(Stored dataset items)
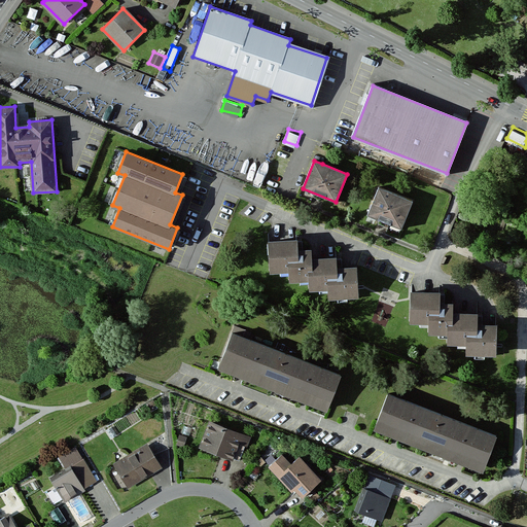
[(412,201),(380,188),(369,215),(400,229),(412,201)]
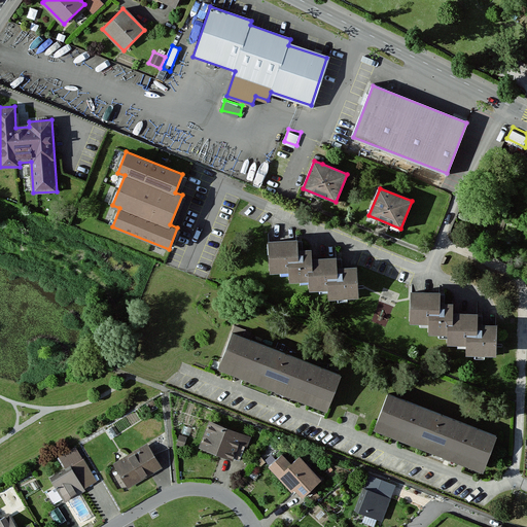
[(310,251),(297,251),(297,243),(269,243),(270,274),(289,274),(289,283),(310,283),(310,291),(328,291),(329,301),(358,300),(357,269),(335,270),(335,260),(311,260),(310,251)]
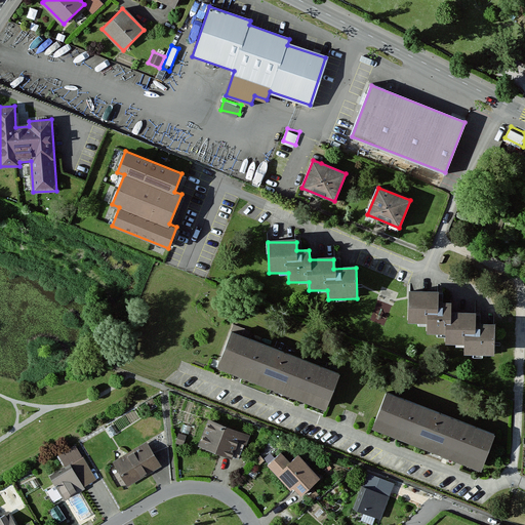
[(451,304),(438,304),(438,293),(409,293),(409,323),(427,323),(427,334),(446,334),(446,344),(465,344),(465,355),(494,355),(494,325),(475,325),(475,314),(451,314),(451,304)]
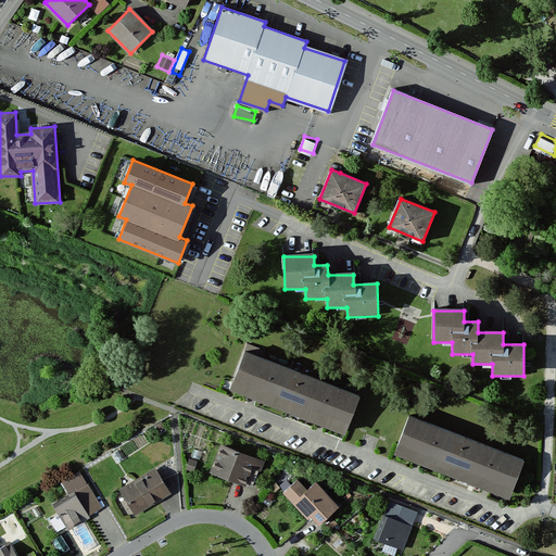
[(359,397),(244,352),(230,386),(346,431),(359,397)]
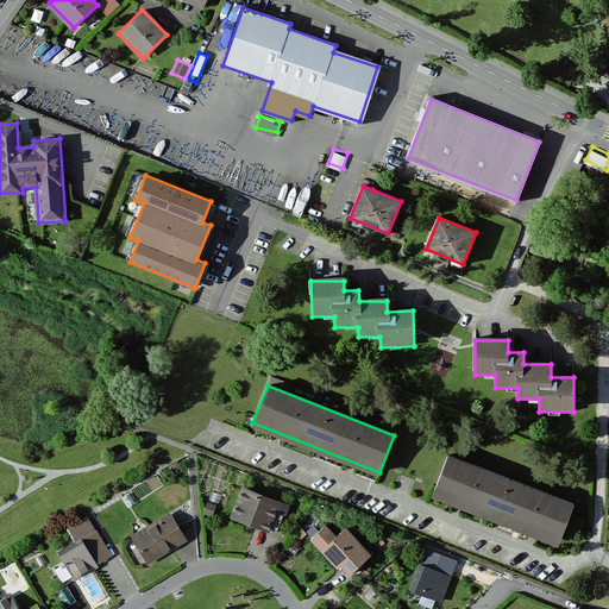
[(575,503),(449,457),(434,496),(559,542),(575,503)]
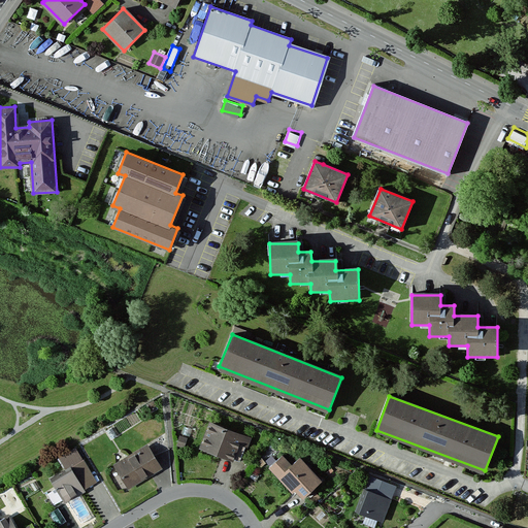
[(250,439),(210,424),(201,448),(240,463),(250,439)]
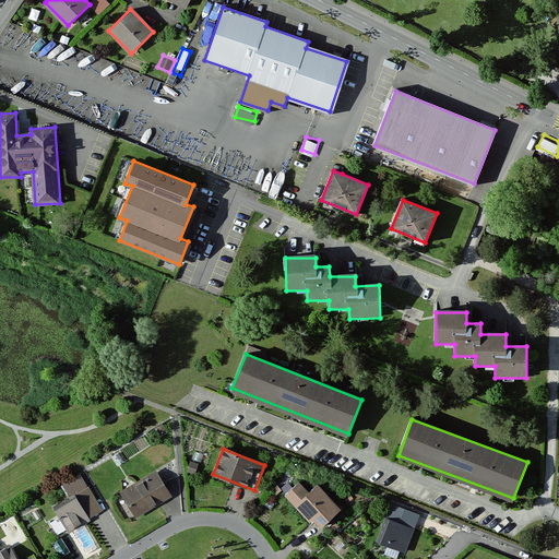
[(194,473),(198,463),(191,461),(188,471),(194,473)]
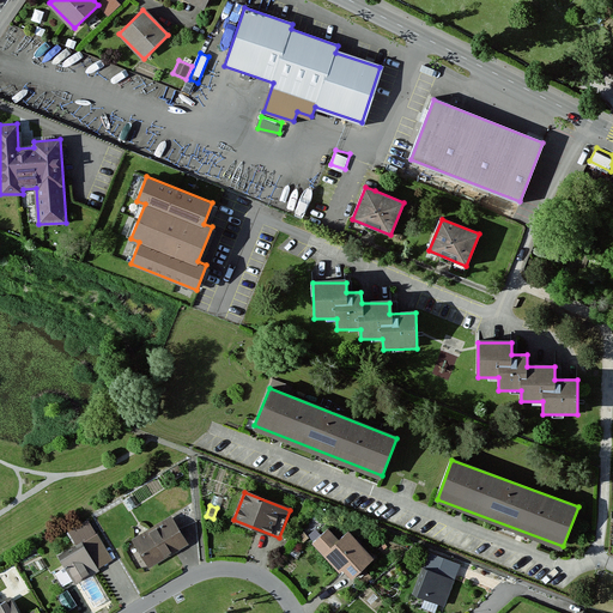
[(171,519),(133,540),(150,568),(187,545),(171,519)]
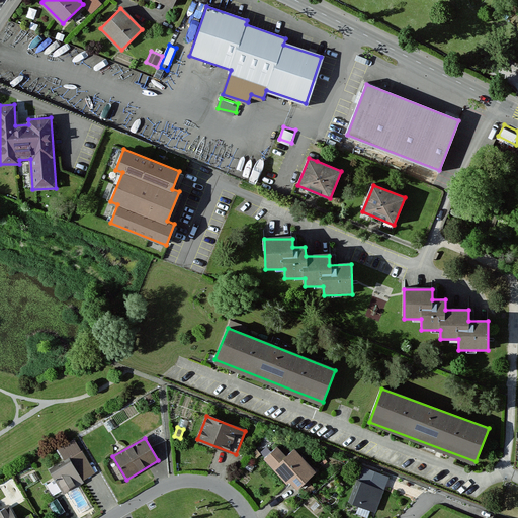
[(74,440),(58,450),(67,465),(52,473),(64,492),(94,473),(74,440)]
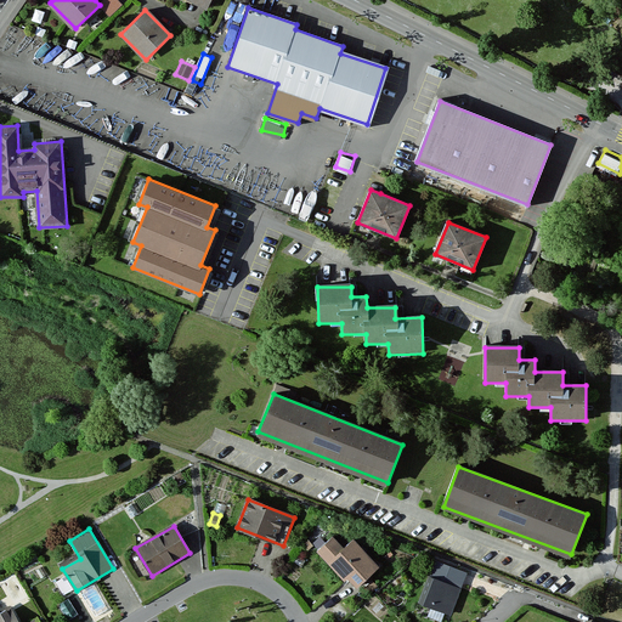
[(344,550),(333,538),(317,552),(344,581),(348,577),(356,587),(378,569),(354,542),(344,550)]
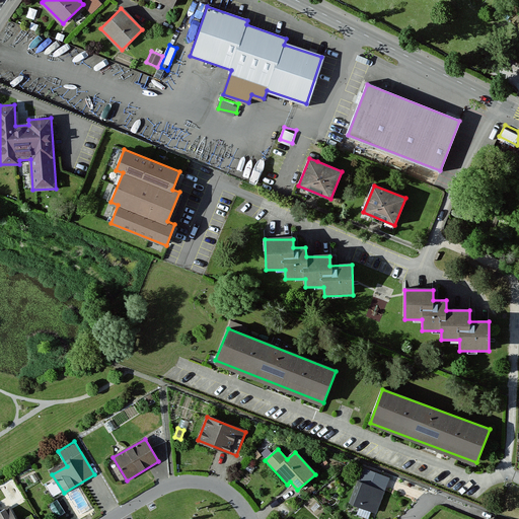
[(363,468),(358,482),(383,491),(388,477),(363,468)]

TASK BRIEF: After removing each picture, print the entries above exactly as they were.

TASK RESULT:
[(412,201),(380,188),(369,215),(400,229),(412,201)]
[(310,251),(297,251),(297,243),(269,243),(270,274),(289,274),(289,283),(310,283),(310,291),(328,291),(329,301),(358,300),(357,269),(335,270),(335,260),(311,260),(310,251)]
[(451,304),(438,304),(438,293),(409,293),(409,323),(427,323),(427,334),(446,334),(446,344),(465,344),(465,355),(494,355),(494,325),(475,325),(475,314),(451,314),(451,304)]
[(359,397),(244,352),(230,386),(346,431),(359,397)]
[(575,503),(449,457),(434,496),(559,542),(575,503)]
[(250,439),(210,424),(201,448),(240,463),(250,439)]
[(194,473),(198,463),(191,461),(188,471),(194,473)]
[(171,519),(133,540),(150,568),(187,545),(171,519)]
[(74,440),(58,450),(67,465),(52,473),(64,492),(94,473),(74,440)]
[(344,550),(333,538),(317,552),(344,581),(348,577),(356,587),(378,569),(354,542),(344,550)]
[(363,468),(358,482),(383,491),(388,477),(363,468)]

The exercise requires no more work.